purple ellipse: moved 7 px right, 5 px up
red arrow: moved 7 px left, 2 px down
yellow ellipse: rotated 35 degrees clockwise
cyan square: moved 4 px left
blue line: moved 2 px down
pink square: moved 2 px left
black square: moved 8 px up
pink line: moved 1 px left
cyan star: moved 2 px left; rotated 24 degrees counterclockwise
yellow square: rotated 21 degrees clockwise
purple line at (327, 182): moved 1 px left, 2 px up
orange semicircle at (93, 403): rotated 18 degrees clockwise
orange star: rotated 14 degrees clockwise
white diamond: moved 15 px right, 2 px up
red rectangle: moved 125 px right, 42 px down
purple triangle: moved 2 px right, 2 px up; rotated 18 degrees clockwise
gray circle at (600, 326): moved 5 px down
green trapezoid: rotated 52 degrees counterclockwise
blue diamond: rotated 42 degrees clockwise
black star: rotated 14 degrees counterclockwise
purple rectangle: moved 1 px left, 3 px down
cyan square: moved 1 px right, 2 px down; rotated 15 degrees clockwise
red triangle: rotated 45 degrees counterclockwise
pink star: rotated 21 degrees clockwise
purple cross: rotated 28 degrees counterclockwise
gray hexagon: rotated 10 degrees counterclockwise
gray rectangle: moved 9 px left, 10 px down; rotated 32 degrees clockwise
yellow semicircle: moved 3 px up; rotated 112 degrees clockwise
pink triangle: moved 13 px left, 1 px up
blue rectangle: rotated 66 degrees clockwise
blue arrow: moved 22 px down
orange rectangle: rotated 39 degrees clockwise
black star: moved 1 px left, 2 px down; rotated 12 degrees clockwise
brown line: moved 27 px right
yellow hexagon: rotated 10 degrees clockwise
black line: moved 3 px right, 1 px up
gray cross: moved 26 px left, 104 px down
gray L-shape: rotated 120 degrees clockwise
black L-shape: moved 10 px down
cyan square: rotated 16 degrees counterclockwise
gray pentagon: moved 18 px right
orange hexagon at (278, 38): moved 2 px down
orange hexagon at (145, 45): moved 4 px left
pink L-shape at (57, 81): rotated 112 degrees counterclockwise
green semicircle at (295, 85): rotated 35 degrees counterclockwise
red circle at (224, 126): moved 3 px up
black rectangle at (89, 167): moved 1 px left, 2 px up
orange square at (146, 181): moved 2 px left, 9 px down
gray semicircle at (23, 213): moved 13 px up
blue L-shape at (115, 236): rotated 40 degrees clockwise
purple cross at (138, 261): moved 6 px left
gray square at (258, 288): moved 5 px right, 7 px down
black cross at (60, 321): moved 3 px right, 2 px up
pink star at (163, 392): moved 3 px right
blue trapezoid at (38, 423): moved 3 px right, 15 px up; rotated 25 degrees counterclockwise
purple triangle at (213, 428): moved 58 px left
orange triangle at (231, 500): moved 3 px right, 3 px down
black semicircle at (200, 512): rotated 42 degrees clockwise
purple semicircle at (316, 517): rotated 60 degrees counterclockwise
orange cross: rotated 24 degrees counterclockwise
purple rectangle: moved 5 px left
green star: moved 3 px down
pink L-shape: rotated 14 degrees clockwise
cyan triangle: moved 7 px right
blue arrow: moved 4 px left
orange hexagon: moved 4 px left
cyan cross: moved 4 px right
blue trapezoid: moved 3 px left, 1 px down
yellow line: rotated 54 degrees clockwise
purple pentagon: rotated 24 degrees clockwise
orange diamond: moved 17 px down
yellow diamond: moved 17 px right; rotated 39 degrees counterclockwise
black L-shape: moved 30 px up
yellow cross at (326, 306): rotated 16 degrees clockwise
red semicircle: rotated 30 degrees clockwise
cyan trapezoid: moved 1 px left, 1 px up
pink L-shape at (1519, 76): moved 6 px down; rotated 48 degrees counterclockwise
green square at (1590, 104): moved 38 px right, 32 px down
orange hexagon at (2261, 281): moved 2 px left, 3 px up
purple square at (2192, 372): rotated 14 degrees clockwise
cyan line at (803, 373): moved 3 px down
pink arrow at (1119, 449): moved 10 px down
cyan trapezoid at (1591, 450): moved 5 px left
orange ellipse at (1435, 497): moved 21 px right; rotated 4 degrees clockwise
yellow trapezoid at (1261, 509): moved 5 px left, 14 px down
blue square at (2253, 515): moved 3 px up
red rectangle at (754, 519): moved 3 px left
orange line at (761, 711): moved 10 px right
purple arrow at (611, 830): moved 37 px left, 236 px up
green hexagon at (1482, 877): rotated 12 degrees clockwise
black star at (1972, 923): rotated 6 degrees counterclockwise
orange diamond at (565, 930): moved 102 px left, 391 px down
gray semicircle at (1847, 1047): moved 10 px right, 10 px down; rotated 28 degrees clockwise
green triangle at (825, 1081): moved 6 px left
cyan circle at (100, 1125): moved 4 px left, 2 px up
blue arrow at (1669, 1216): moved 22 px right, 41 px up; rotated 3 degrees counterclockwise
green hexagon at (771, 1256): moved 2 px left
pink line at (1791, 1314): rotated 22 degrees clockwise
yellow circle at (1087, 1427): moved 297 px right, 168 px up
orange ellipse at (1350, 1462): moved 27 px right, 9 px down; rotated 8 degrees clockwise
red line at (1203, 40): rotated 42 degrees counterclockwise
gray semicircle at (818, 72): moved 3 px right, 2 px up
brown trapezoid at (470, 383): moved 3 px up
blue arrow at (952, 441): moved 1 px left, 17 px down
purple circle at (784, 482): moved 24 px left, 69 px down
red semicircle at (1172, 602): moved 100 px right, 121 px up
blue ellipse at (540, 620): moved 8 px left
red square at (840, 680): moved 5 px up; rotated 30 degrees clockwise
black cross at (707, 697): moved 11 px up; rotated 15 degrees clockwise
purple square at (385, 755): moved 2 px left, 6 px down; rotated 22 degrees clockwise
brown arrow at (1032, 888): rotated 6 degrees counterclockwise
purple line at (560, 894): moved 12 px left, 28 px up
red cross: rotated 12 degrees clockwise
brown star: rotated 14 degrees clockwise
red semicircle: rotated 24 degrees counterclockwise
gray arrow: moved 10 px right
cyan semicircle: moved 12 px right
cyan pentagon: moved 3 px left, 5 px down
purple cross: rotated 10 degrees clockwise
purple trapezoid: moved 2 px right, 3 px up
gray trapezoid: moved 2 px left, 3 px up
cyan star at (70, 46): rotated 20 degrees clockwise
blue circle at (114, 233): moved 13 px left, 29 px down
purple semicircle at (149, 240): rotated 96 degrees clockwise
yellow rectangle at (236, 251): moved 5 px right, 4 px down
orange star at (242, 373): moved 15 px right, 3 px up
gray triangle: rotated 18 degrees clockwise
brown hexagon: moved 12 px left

——————

Copy every line above without changing anything.

* [SOLUTION FOR THIS EXERCISE]
purple ellipse: moved 7 px right, 5 px up
red arrow: moved 7 px left, 2 px down
yellow ellipse: rotated 35 degrees clockwise
cyan square: moved 4 px left
blue line: moved 2 px down
pink square: moved 2 px left
black square: moved 8 px up
pink line: moved 1 px left
cyan star: moved 2 px left; rotated 24 degrees counterclockwise
yellow square: rotated 21 degrees clockwise
purple line at (327, 182): moved 1 px left, 2 px up
orange semicircle at (93, 403): rotated 18 degrees clockwise
orange star: rotated 14 degrees clockwise
white diamond: moved 15 px right, 2 px up
red rectangle: moved 125 px right, 42 px down
purple triangle: moved 2 px right, 2 px up; rotated 18 degrees clockwise
gray circle at (600, 326): moved 5 px down
green trapezoid: rotated 52 degrees counterclockwise
blue diamond: rotated 42 degrees clockwise
black star: rotated 14 degrees counterclockwise
purple rectangle: moved 1 px left, 3 px down
cyan square: moved 1 px right, 2 px down; rotated 15 degrees clockwise
red triangle: rotated 45 degrees counterclockwise
pink star: rotated 21 degrees clockwise
purple cross: rotated 28 degrees counterclockwise
gray hexagon: rotated 10 degrees counterclockwise
gray rectangle: moved 9 px left, 10 px down; rotated 32 degrees clockwise
yellow semicircle: moved 3 px up; rotated 112 degrees clockwise
pink triangle: moved 13 px left, 1 px up
blue rectangle: rotated 66 degrees clockwise
blue arrow: moved 22 px down
orange rectangle: rotated 39 degrees clockwise
black star: moved 1 px left, 2 px down; rotated 12 degrees clockwise
brown line: moved 27 px right
yellow hexagon: rotated 10 degrees clockwise
black line: moved 3 px right, 1 px up
gray cross: moved 26 px left, 104 px down
gray L-shape: rotated 120 degrees clockwise
black L-shape: moved 10 px down
cyan square: rotated 16 degrees counterclockwise
gray pentagon: moved 18 px right
orange hexagon at (278, 38): moved 2 px down
orange hexagon at (145, 45): moved 4 px left
pink L-shape at (57, 81): rotated 112 degrees counterclockwise
green semicircle at (295, 85): rotated 35 degrees counterclockwise
red circle at (224, 126): moved 3 px up
black rectangle at (89, 167): moved 1 px left, 2 px up
orange square at (146, 181): moved 2 px left, 9 px down
gray semicircle at (23, 213): moved 13 px up
blue L-shape at (115, 236): rotated 40 degrees clockwise
purple cross at (138, 261): moved 6 px left
gray square at (258, 288): moved 5 px right, 7 px down
black cross at (60, 321): moved 3 px right, 2 px up
pink star at (163, 392): moved 3 px right
blue trapezoid at (38, 423): moved 3 px right, 15 px up; rotated 25 degrees counterclockwise
purple triangle at (213, 428): moved 58 px left
orange triangle at (231, 500): moved 3 px right, 3 px down
black semicircle at (200, 512): rotated 42 degrees clockwise
purple semicircle at (316, 517): rotated 60 degrees counterclockwise
orange cross: rotated 24 degrees counterclockwise
purple rectangle: moved 5 px left
green star: moved 3 px down
pink L-shape: rotated 14 degrees clockwise
cyan triangle: moved 7 px right
blue arrow: moved 4 px left
orange hexagon: moved 4 px left
cyan cross: moved 4 px right
blue trapezoid: moved 3 px left, 1 px down
yellow line: rotated 54 degrees clockwise
purple pentagon: rotated 24 degrees clockwise
orange diamond: moved 17 px down
yellow diamond: moved 17 px right; rotated 39 degrees counterclockwise
black L-shape: moved 30 px up
yellow cross at (326, 306): rotated 16 degrees clockwise
red semicircle: rotated 30 degrees clockwise
cyan trapezoid: moved 1 px left, 1 px up
pink L-shape at (1519, 76): moved 6 px down; rotated 48 degrees counterclockwise
green square at (1590, 104): moved 38 px right, 32 px down
orange hexagon at (2261, 281): moved 2 px left, 3 px up
purple square at (2192, 372): rotated 14 degrees clockwise
cyan line at (803, 373): moved 3 px down
pink arrow at (1119, 449): moved 10 px down
cyan trapezoid at (1591, 450): moved 5 px left
orange ellipse at (1435, 497): moved 21 px right; rotated 4 degrees clockwise
yellow trapezoid at (1261, 509): moved 5 px left, 14 px down
blue square at (2253, 515): moved 3 px up
red rectangle at (754, 519): moved 3 px left
orange line at (761, 711): moved 10 px right
purple arrow at (611, 830): moved 37 px left, 236 px up
green hexagon at (1482, 877): rotated 12 degrees clockwise
black star at (1972, 923): rotated 6 degrees counterclockwise
orange diamond at (565, 930): moved 102 px left, 391 px down
gray semicircle at (1847, 1047): moved 10 px right, 10 px down; rotated 28 degrees clockwise
green triangle at (825, 1081): moved 6 px left
cyan circle at (100, 1125): moved 4 px left, 2 px up
blue arrow at (1669, 1216): moved 22 px right, 41 px up; rotated 3 degrees counterclockwise
green hexagon at (771, 1256): moved 2 px left
pink line at (1791, 1314): rotated 22 degrees clockwise
yellow circle at (1087, 1427): moved 297 px right, 168 px up
orange ellipse at (1350, 1462): moved 27 px right, 9 px down; rotated 8 degrees clockwise
red line at (1203, 40): rotated 42 degrees counterclockwise
gray semicircle at (818, 72): moved 3 px right, 2 px up
brown trapezoid at (470, 383): moved 3 px up
blue arrow at (952, 441): moved 1 px left, 17 px down
purple circle at (784, 482): moved 24 px left, 69 px down
red semicircle at (1172, 602): moved 100 px right, 121 px up
blue ellipse at (540, 620): moved 8 px left
red square at (840, 680): moved 5 px up; rotated 30 degrees clockwise
black cross at (707, 697): moved 11 px up; rotated 15 degrees clockwise
purple square at (385, 755): moved 2 px left, 6 px down; rotated 22 degrees clockwise
brown arrow at (1032, 888): rotated 6 degrees counterclockwise
purple line at (560, 894): moved 12 px left, 28 px up
red cross: rotated 12 degrees clockwise
brown star: rotated 14 degrees clockwise
red semicircle: rotated 24 degrees counterclockwise
gray arrow: moved 10 px right
cyan semicircle: moved 12 px right
cyan pentagon: moved 3 px left, 5 px down
purple cross: rotated 10 degrees clockwise
purple trapezoid: moved 2 px right, 3 px up
gray trapezoid: moved 2 px left, 3 px up
cyan star at (70, 46): rotated 20 degrees clockwise
blue circle at (114, 233): moved 13 px left, 29 px down
purple semicircle at (149, 240): rotated 96 degrees clockwise
yellow rectangle at (236, 251): moved 5 px right, 4 px down
orange star at (242, 373): moved 15 px right, 3 px up
gray triangle: rotated 18 degrees clockwise
brown hexagon: moved 12 px left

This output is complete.